Task objective:
Copy exactly the run of lines that begins at the line with "lime round brick D5" and ends at the final line of the entries.

Data entries
________________________________________
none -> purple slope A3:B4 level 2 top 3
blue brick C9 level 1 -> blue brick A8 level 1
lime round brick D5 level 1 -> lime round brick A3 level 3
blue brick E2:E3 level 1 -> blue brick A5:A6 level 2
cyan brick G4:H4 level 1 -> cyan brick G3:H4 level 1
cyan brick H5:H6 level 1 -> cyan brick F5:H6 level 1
________________________________________
Reply:
lime round brick D5 level 1 -> lime round brick A3 level 3
blue brick E2:E3 level 1 -> blue brick A5:A6 level 2
cyan brick G4:H4 level 1 -> cyan brick G3:H4 level 1
cyan brick H5:H6 level 1 -> cyan brick F5:H6 level 1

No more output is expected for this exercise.